| Entries taken from a collection |
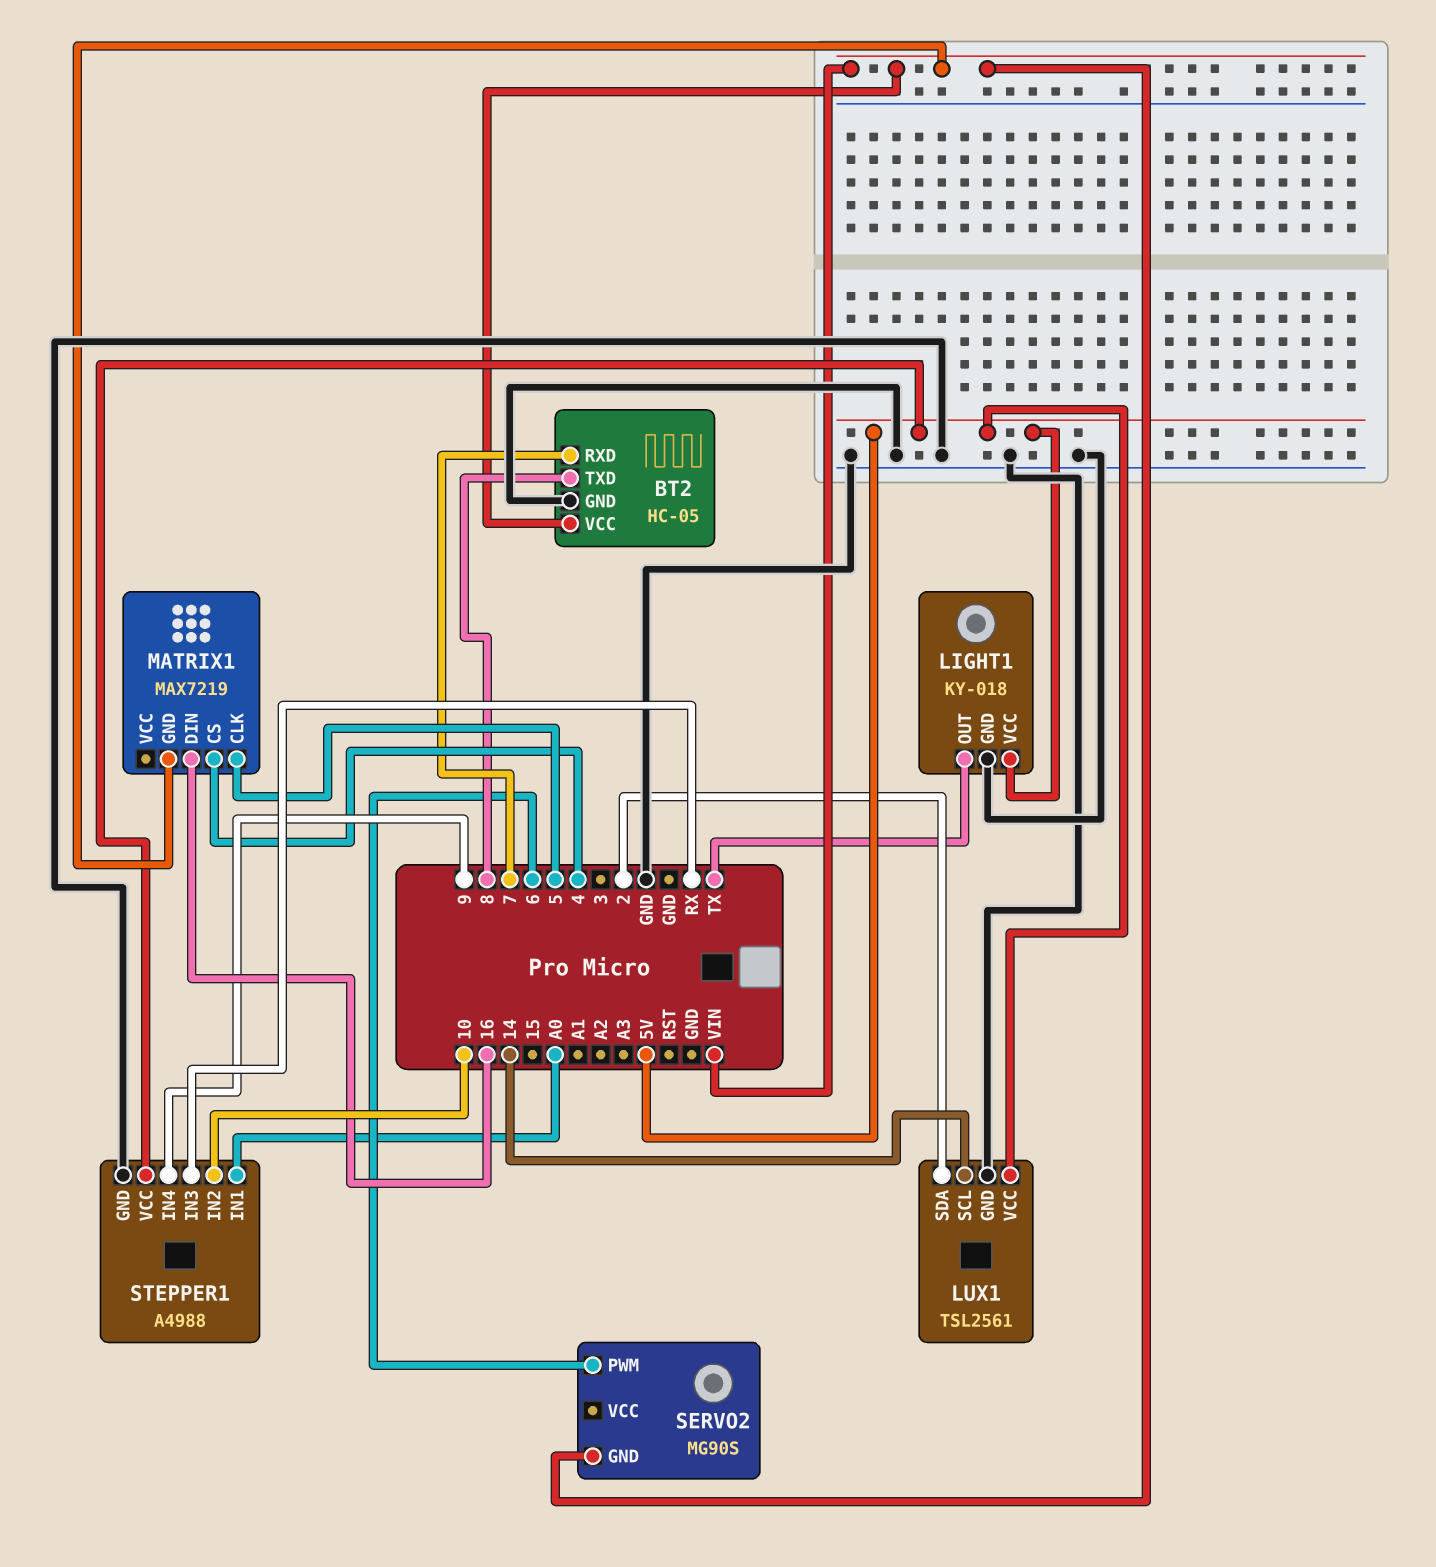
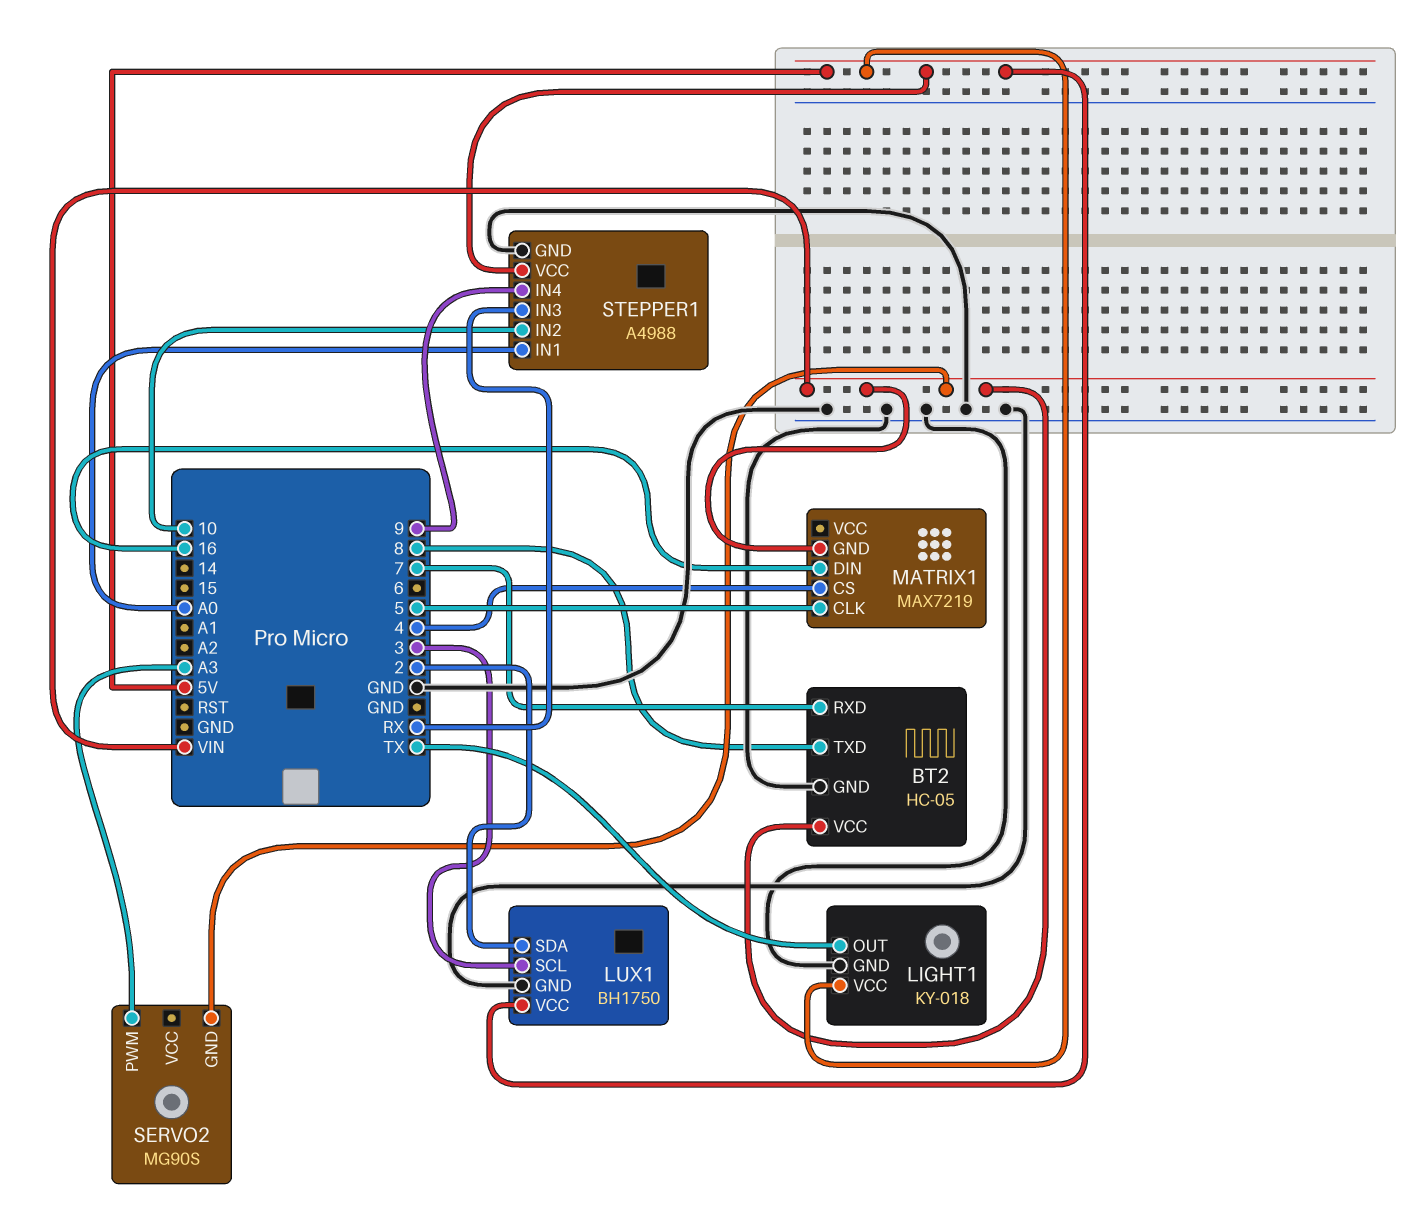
LUX1: TSL2561 -> BH1750
LUX1 pin SCL: 14 -> 3
SERVO2 pin PWM: 6 -> A3

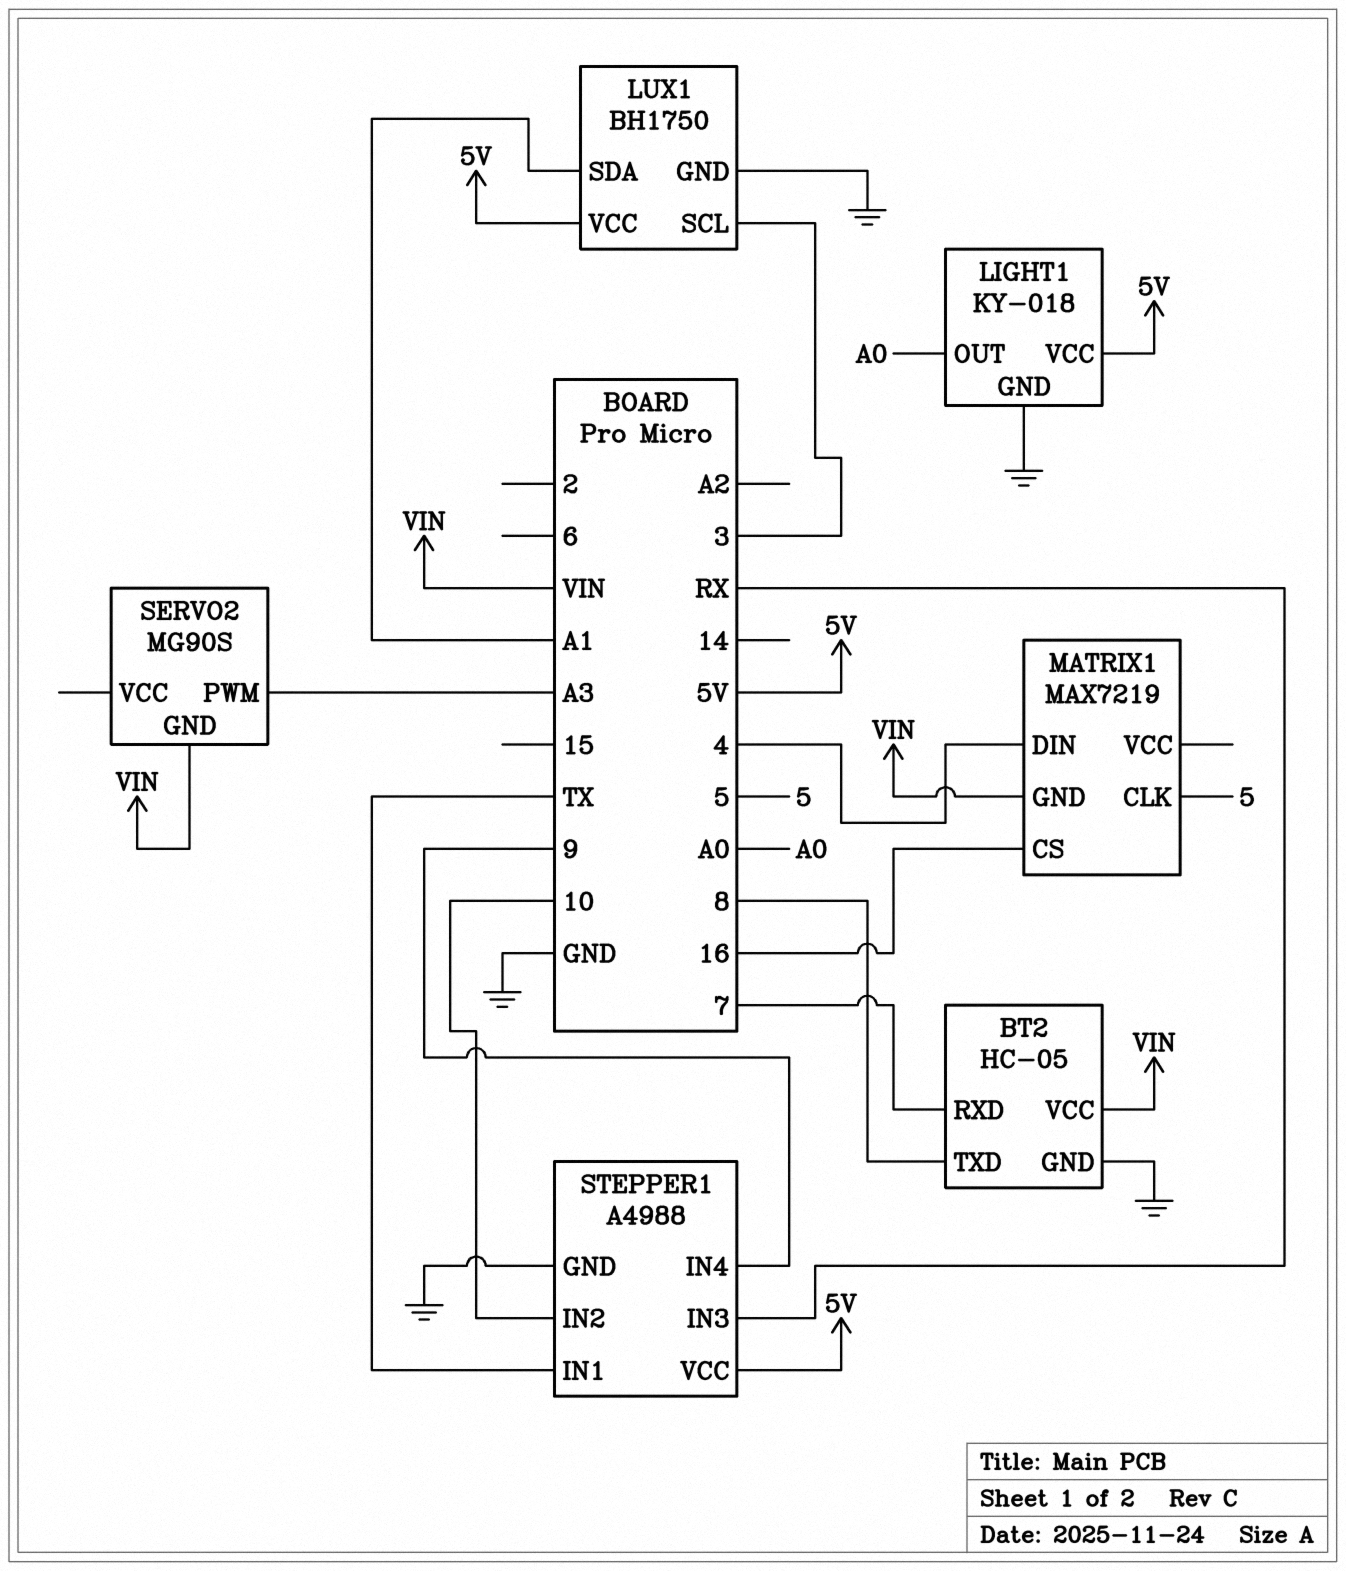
LIGHT1 pin OUT: TX -> A0
LUX1 pin SDA: 2 -> A1
MATRIX1 pin CS: 4 -> 16
MATRIX1 pin DIN: 16 -> 4
STEPPER1 pin IN1: A0 -> TX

| WHAT YOU SHOULD DO |
The entries above are to be copied exactly, with every picture left out.

| RESPONSE |
LUX1: TSL2561 -> BH1750
LUX1 pin SCL: 14 -> 3
SERVO2 pin PWM: 6 -> A3

LIGHT1 pin OUT: TX -> A0
LUX1 pin SDA: 2 -> A1
MATRIX1 pin CS: 4 -> 16
MATRIX1 pin DIN: 16 -> 4
STEPPER1 pin IN1: A0 -> TX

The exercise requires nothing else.